Only the lines from the one with "R4: 100 (N4, N18) -> none" to the end of the data below should be given again, exactly as written.
- Opening Delimiter -
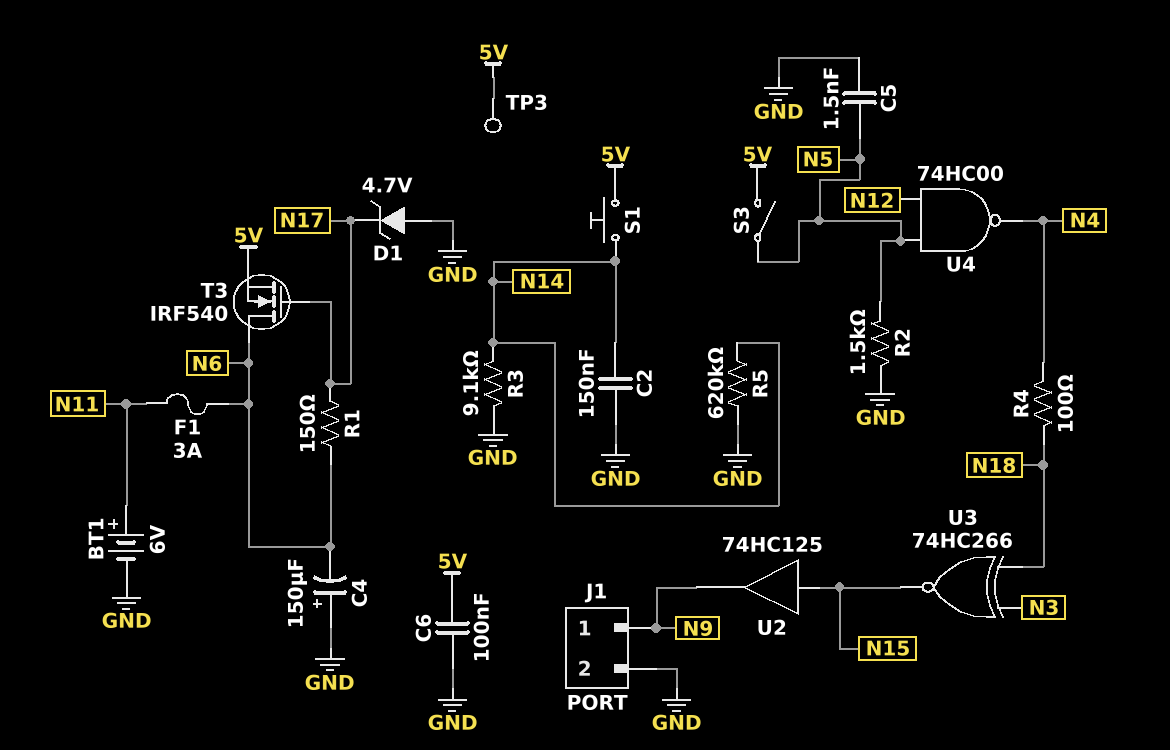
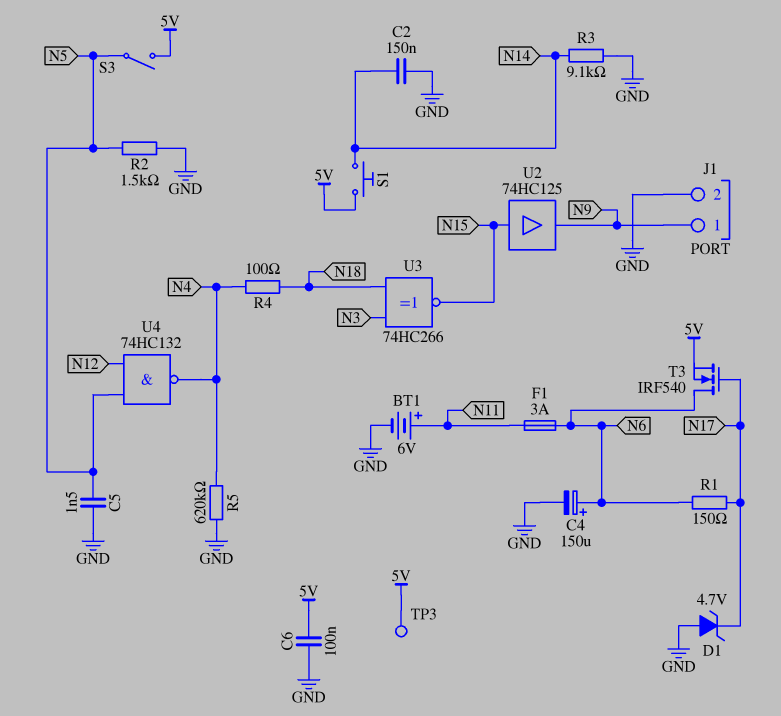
C4: 150uF (plus GND, minus N6) -> 150uF (plus N6, minus GND)
R5: 620k (GND, N14) -> 620k (GND, N4)
U4: NAND 74HC00 (in N5, in N12, out N4) -> NAND 74HC132 (in N5, in N12, out N4)

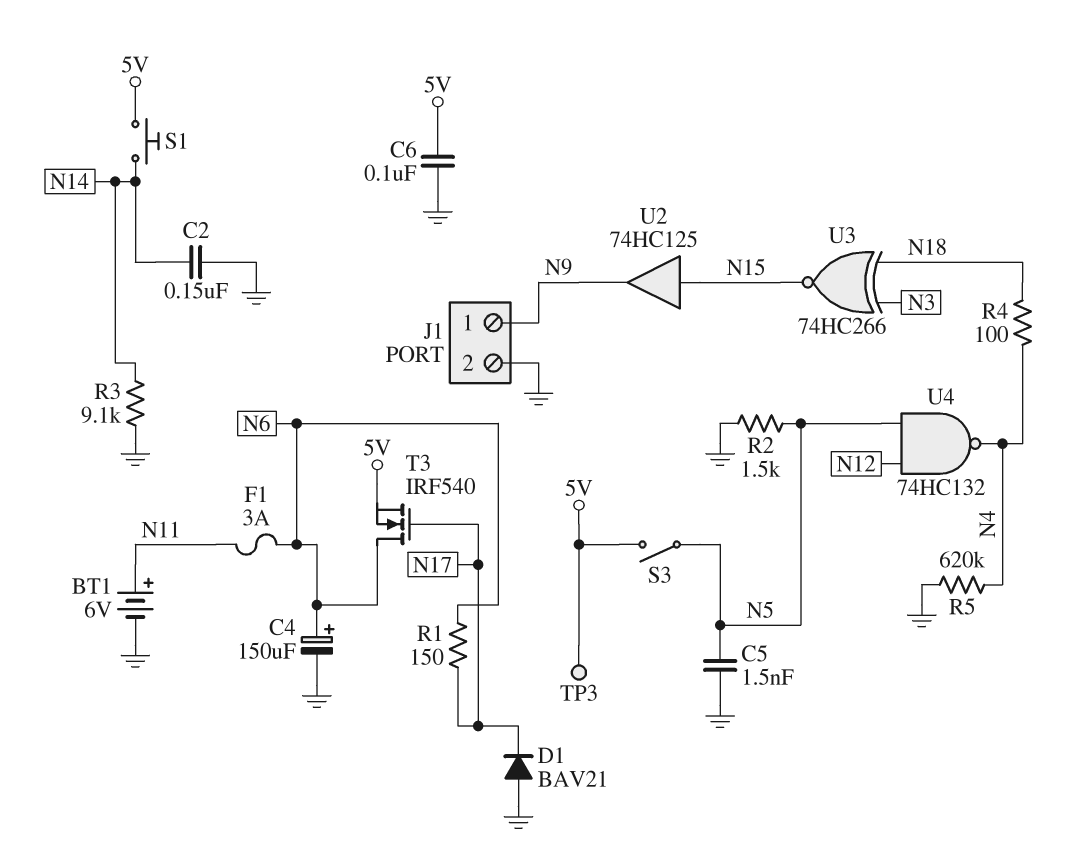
D1: zener 4.7V (A GND, K N17) -> diode BAV21 (A GND, K N17)

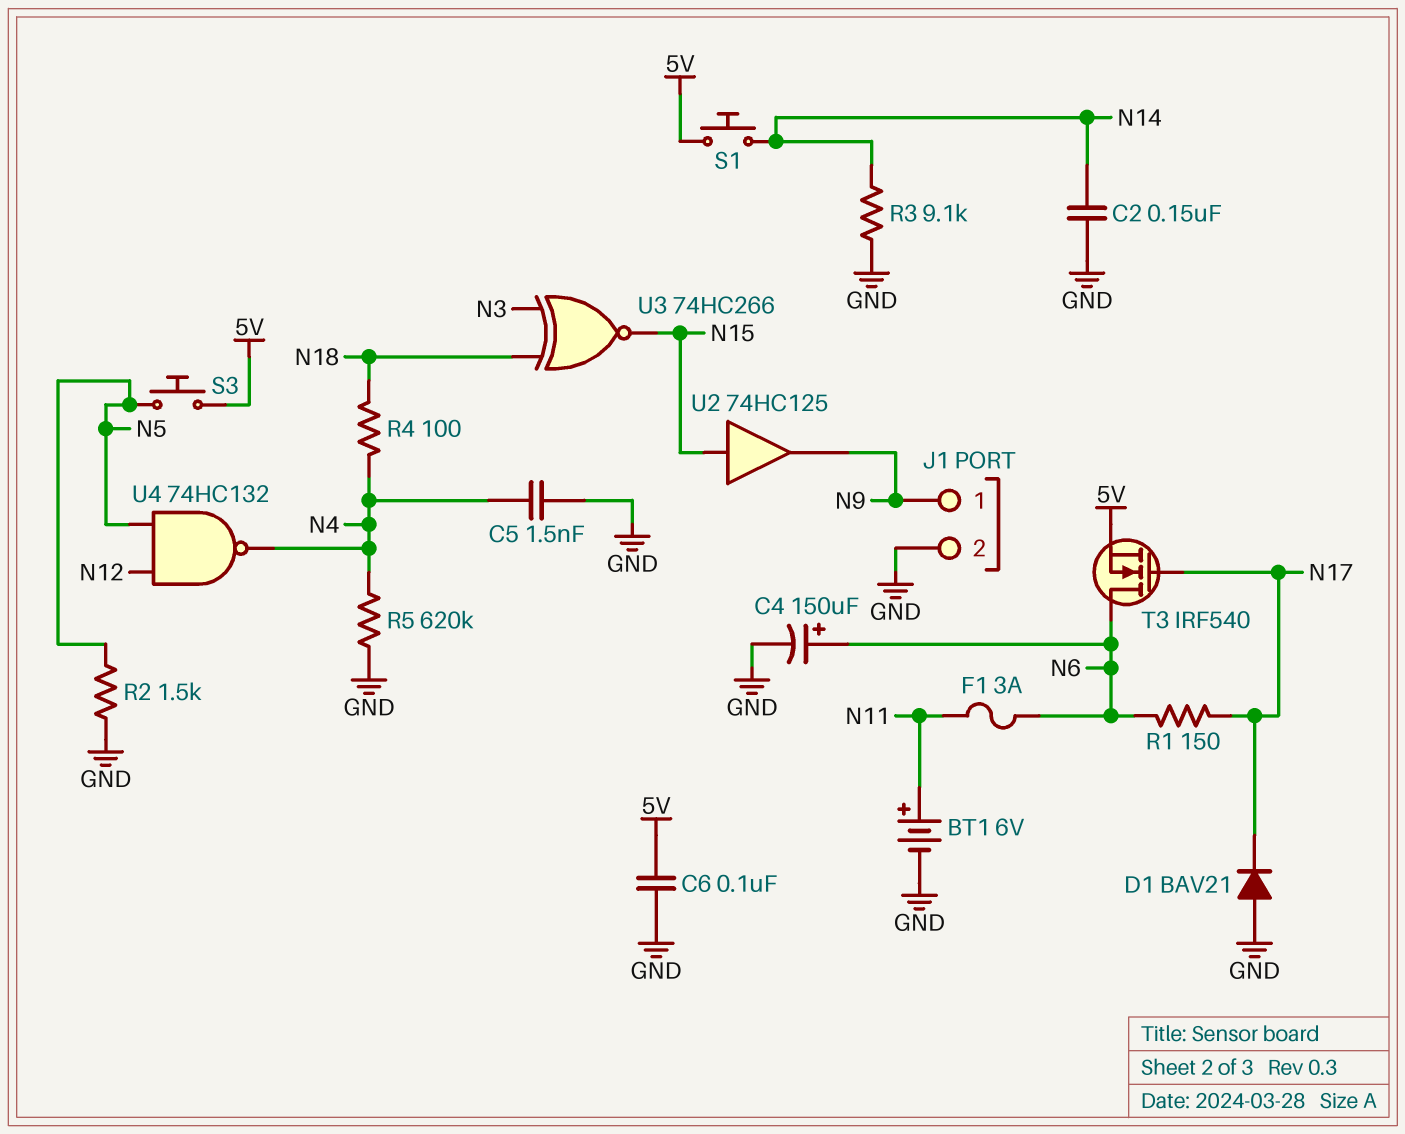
C5: 1.5nF (GND, N5) -> 1.5nF (GND, N4)
S3: switch (5V, N5) -> button (5V, N5)
TP3: test point (5V) -> none

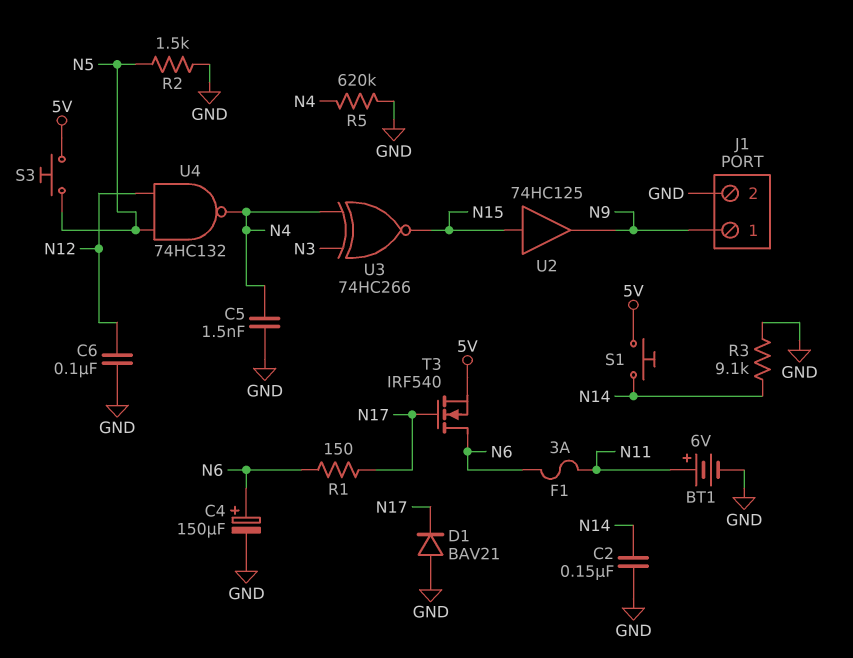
C6: 100nF (5V, GND) -> 100nF (GND, N12)
R4: 100 (N4, N18) -> none
U3: XNOR 74HC266 (in N3, in N18, out N15) -> XNOR 74HC266 (in N3, in N4, out N15)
- Closing Delimiter -
**Problem solution**:
R4: 100 (N4, N18) -> none
U3: XNOR 74HC266 (in N3, in N18, out N15) -> XNOR 74HC266 (in N3, in N4, out N15)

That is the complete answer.